> WORK INSTRUCTIONS: Please repeat the records exactly, keeping the pictures out.

> DATA EXCERPTS:
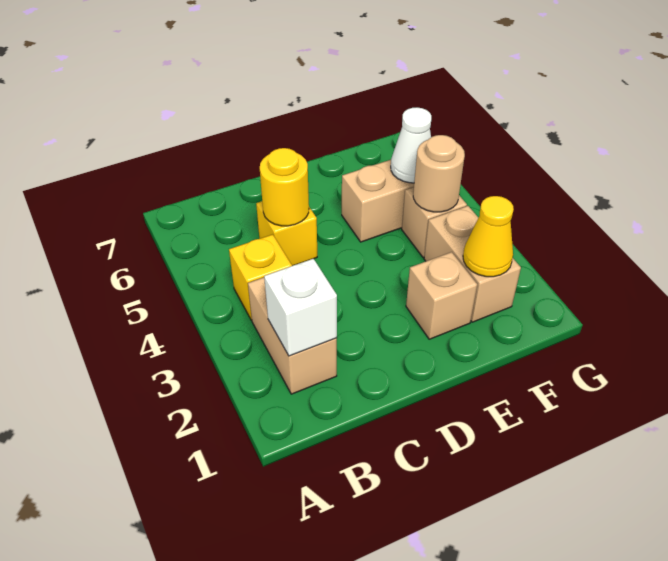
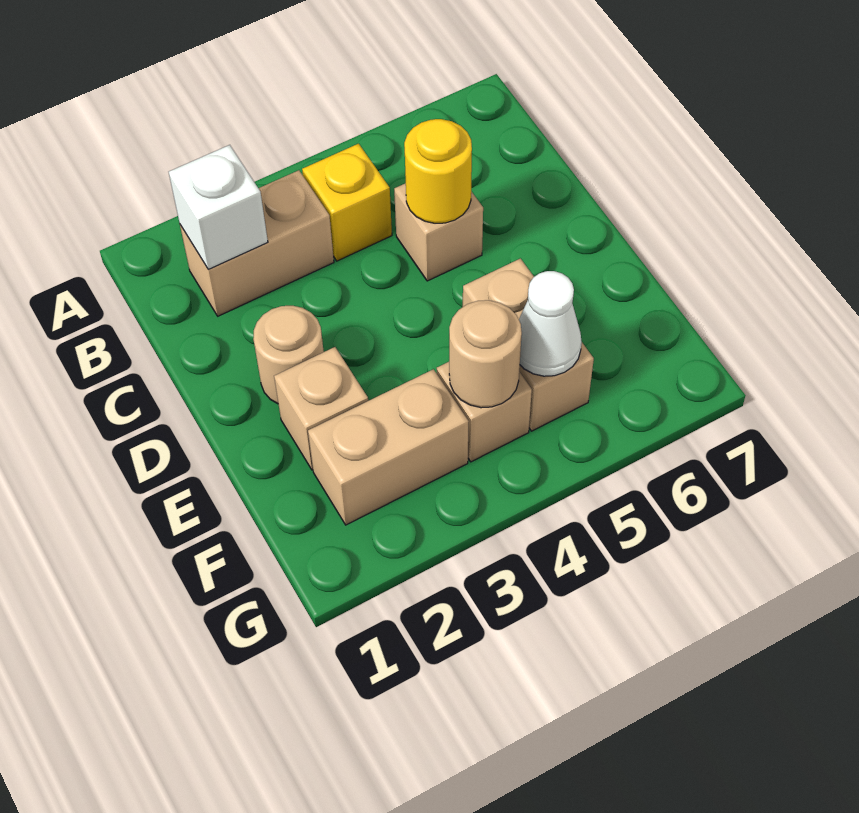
yellow 1x1 brick [256,201,317,266] -> tan 1x1 brick [394,183,483,281]
none -> tan 1x1 round brick [253,306,324,404]
yellow 1x1 cone [463,196,514,277] -> none

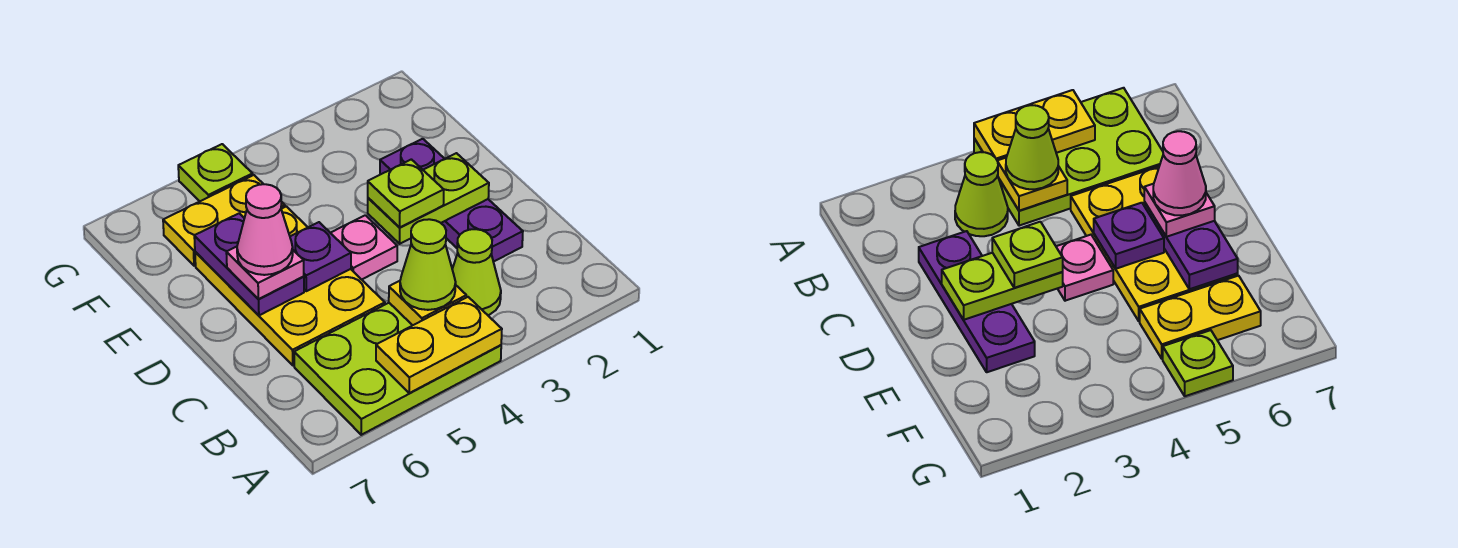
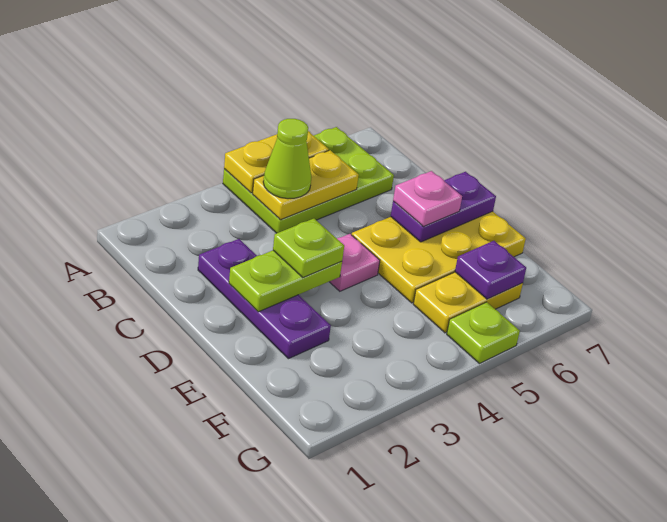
lime 1x1 cone [452,229,501,315] -> none
yellow 1x1 plate [389,281,466,325] -> yellow 1x2 plate [253,150,359,220]
yellow 2x3 plate [195,206,385,365] -> yellow 2x3 plate turned to [352,211,526,303]
purple 1x1 plate [290,222,351,291] -> purple 1x1 plate moved to [455,241,526,299]
purple 1x2 plate [194,213,304,315] -> purple 1x2 plate turned to [391,172,496,242]
pink 1x1 cone [237,184,293,275] -> none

> RESULT BELOW:
yellow 1x1 brick [256,201,317,266] -> tan 1x1 brick [394,183,483,281]
none -> tan 1x1 round brick [253,306,324,404]
yellow 1x1 cone [463,196,514,277] -> none

lime 1x1 cone [452,229,501,315] -> none
yellow 1x1 plate [389,281,466,325] -> yellow 1x2 plate [253,150,359,220]
yellow 2x3 plate [195,206,385,365] -> yellow 2x3 plate turned to [352,211,526,303]
purple 1x1 plate [290,222,351,291] -> purple 1x1 plate moved to [455,241,526,299]
purple 1x2 plate [194,213,304,315] -> purple 1x2 plate turned to [391,172,496,242]
pink 1x1 cone [237,184,293,275] -> none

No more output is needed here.